(Change listing data)
--- --- ---
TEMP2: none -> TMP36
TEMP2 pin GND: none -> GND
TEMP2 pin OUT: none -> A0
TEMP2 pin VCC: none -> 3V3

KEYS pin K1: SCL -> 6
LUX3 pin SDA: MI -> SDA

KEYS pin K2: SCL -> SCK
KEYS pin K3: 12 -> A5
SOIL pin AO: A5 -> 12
--- --- ---
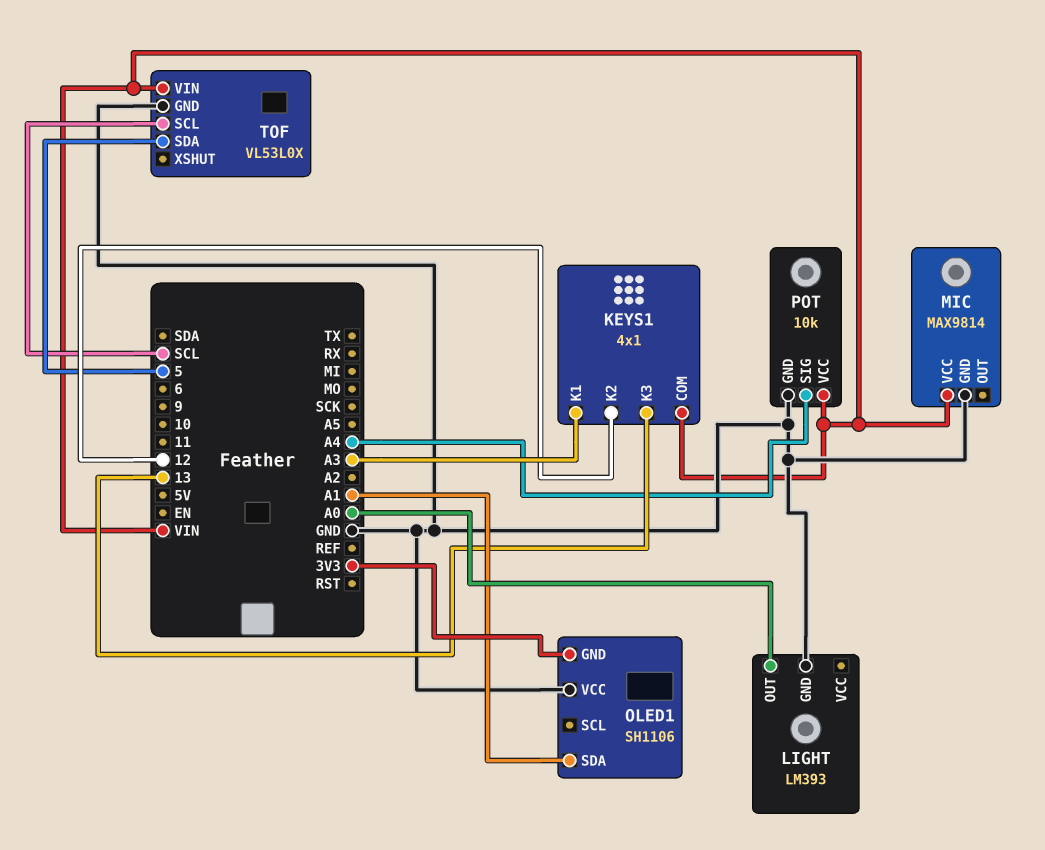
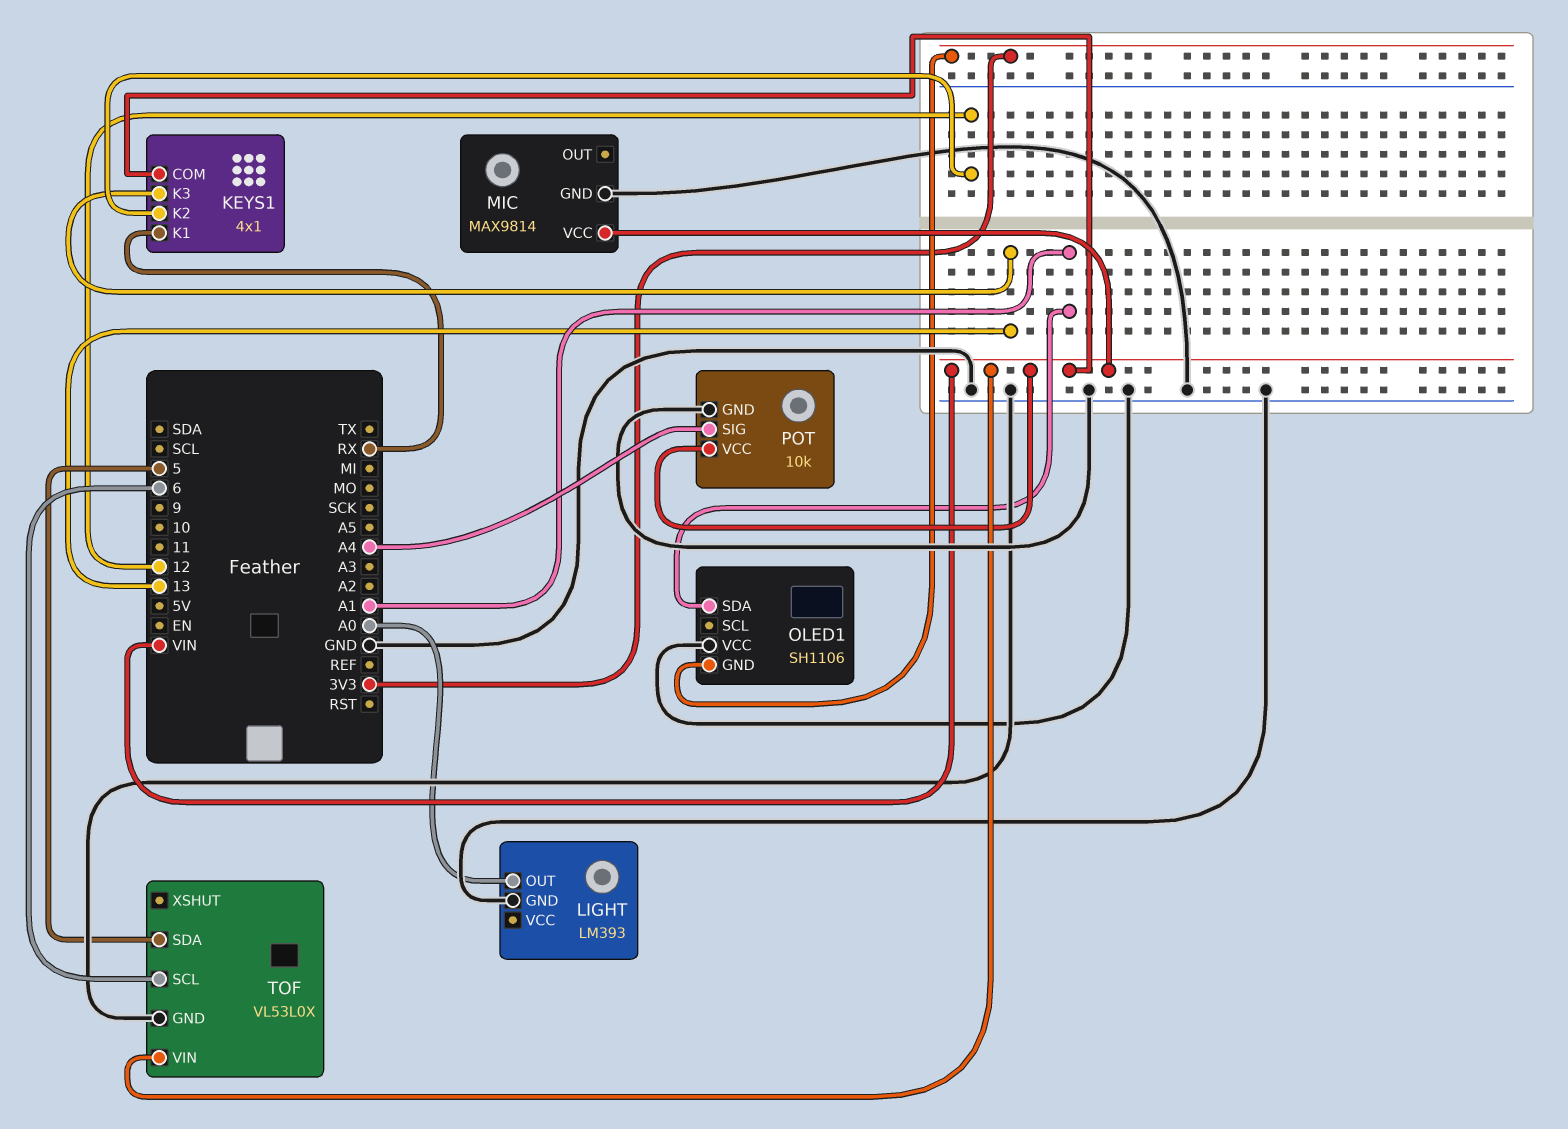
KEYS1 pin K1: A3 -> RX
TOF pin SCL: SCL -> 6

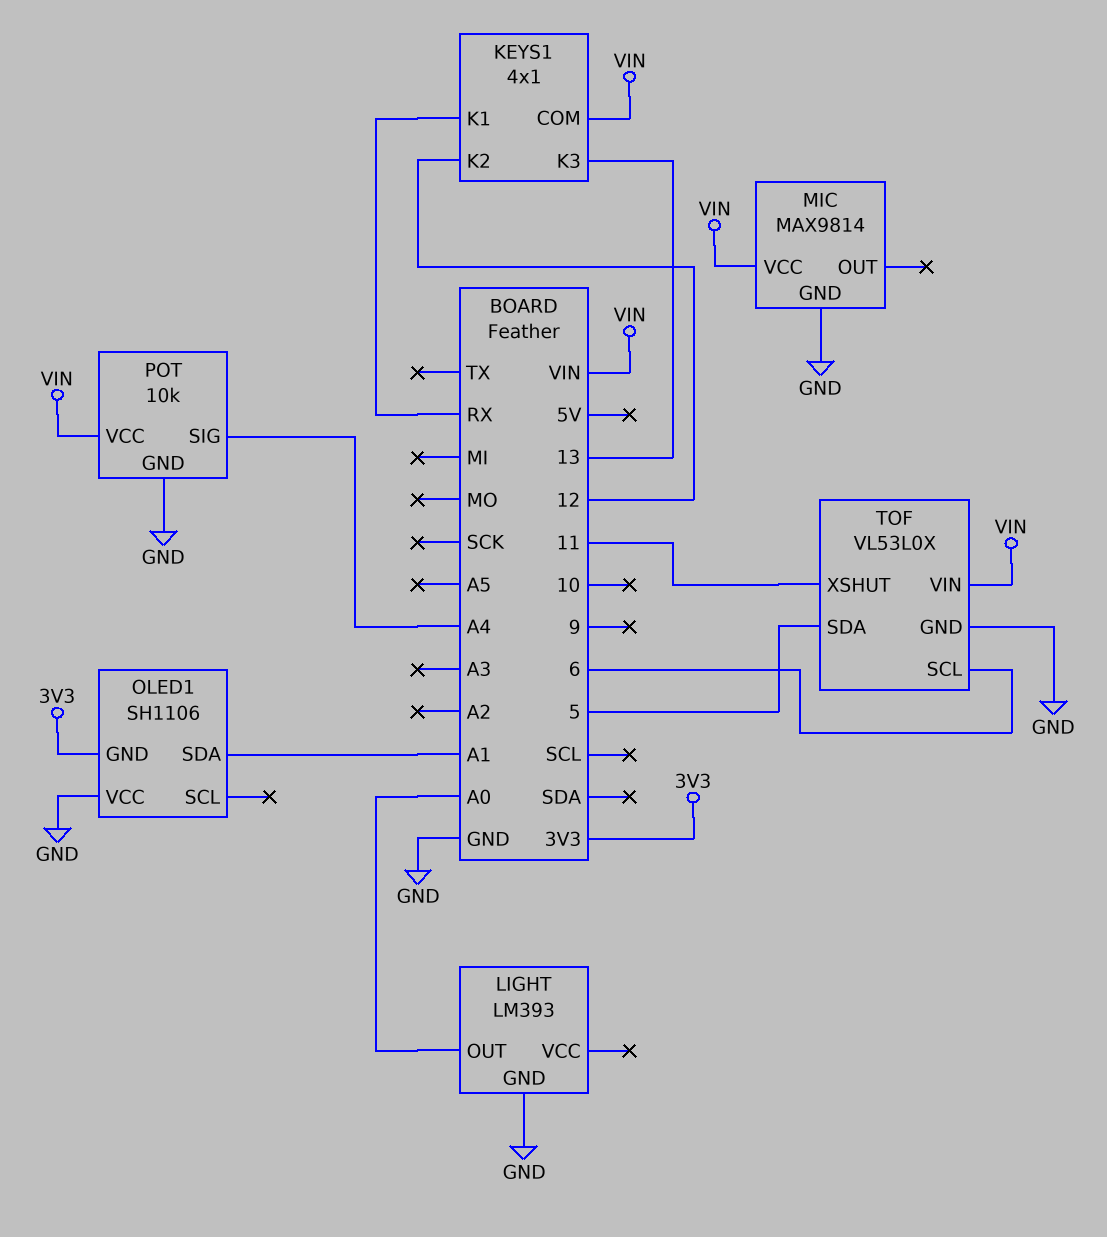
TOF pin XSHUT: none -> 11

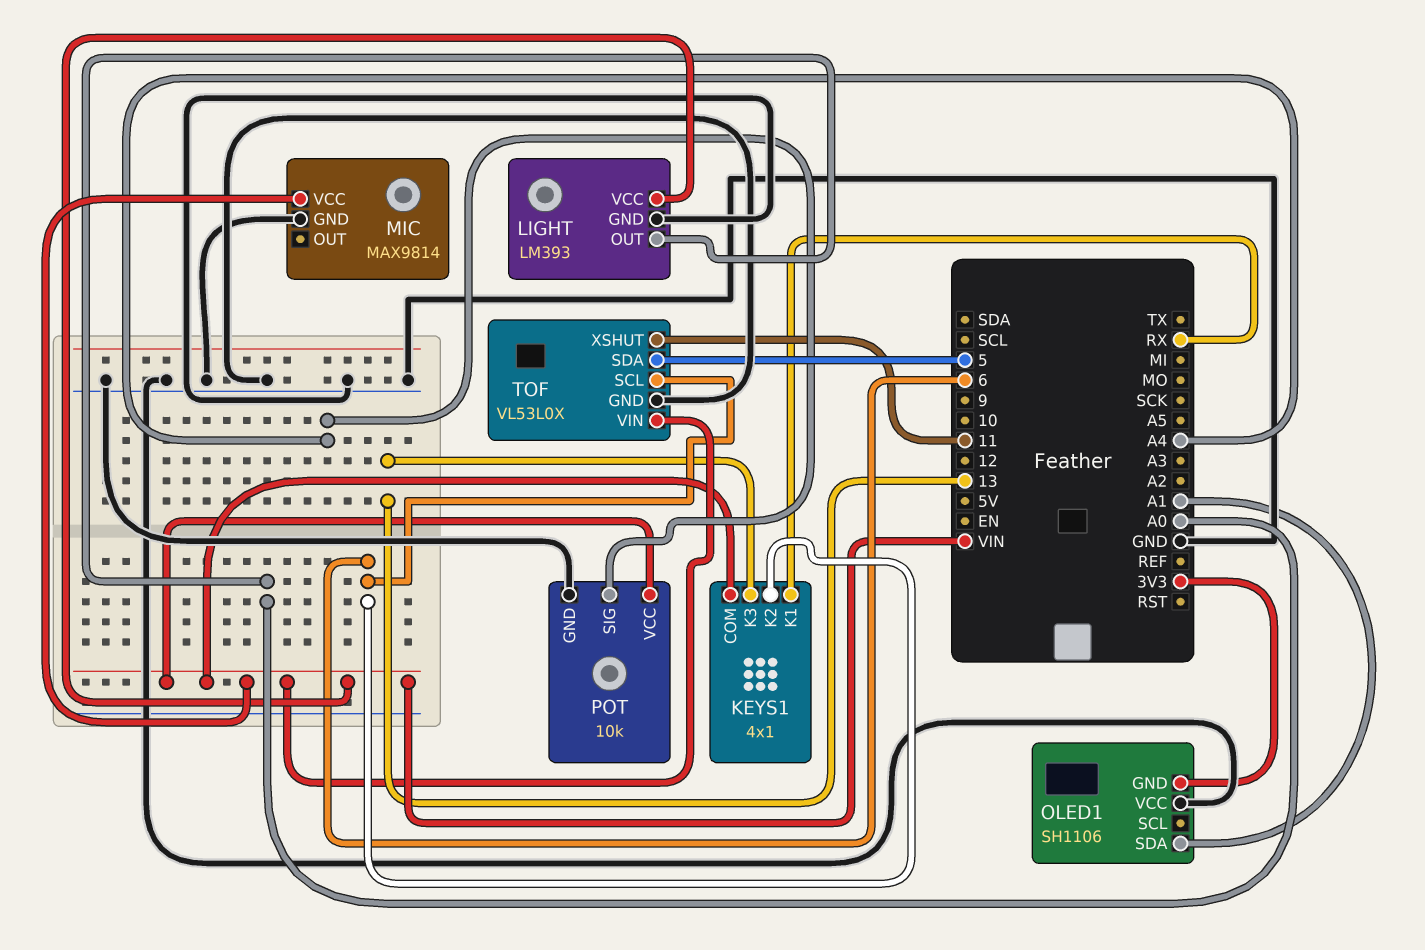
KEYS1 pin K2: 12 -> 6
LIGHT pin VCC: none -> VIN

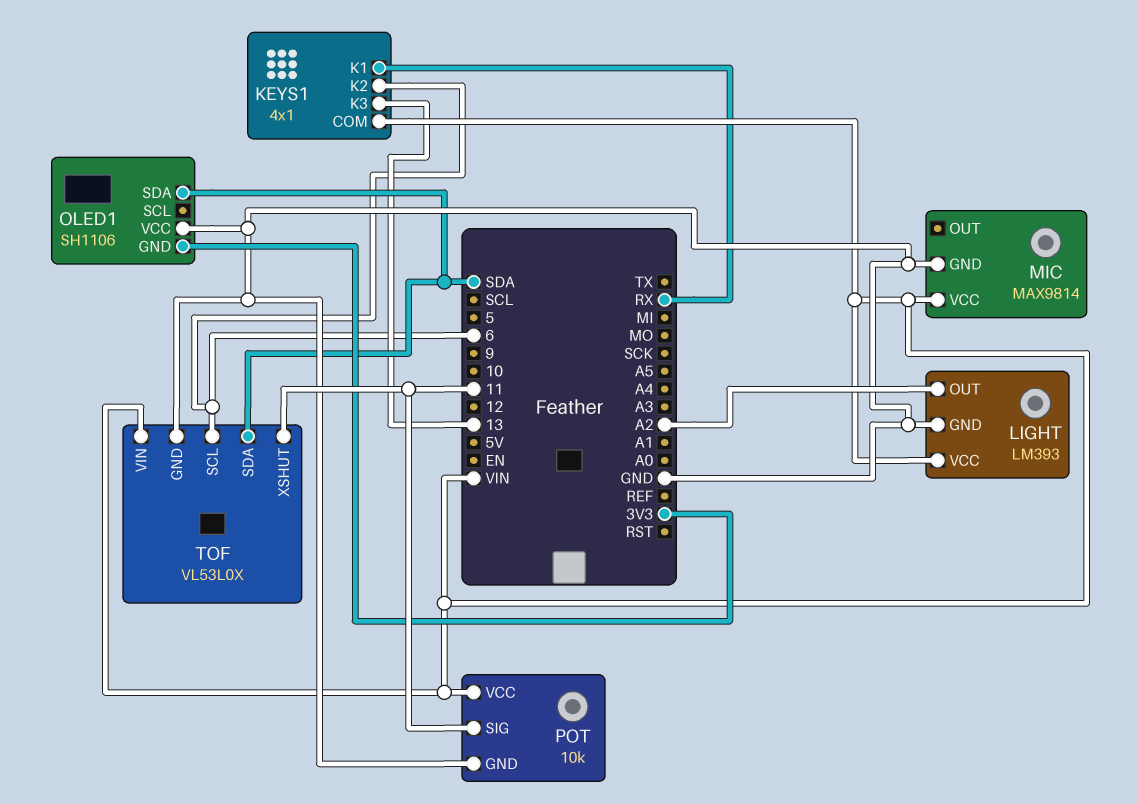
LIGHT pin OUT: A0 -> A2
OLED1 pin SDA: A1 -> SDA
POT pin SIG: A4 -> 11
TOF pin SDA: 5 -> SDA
--- --- ---
Requirement
From the data above, return only the lines starting at the line that holds "TOF pin SCL: SCL -> 6" and ending at the line that holds "TOF pin SDA: 5 -> SDA", word for word and without pictures.

The answer
TOF pin SCL: SCL -> 6

TOF pin XSHUT: none -> 11

KEYS1 pin K2: 12 -> 6
LIGHT pin VCC: none -> VIN

LIGHT pin OUT: A0 -> A2
OLED1 pin SDA: A1 -> SDA
POT pin SIG: A4 -> 11
TOF pin SDA: 5 -> SDA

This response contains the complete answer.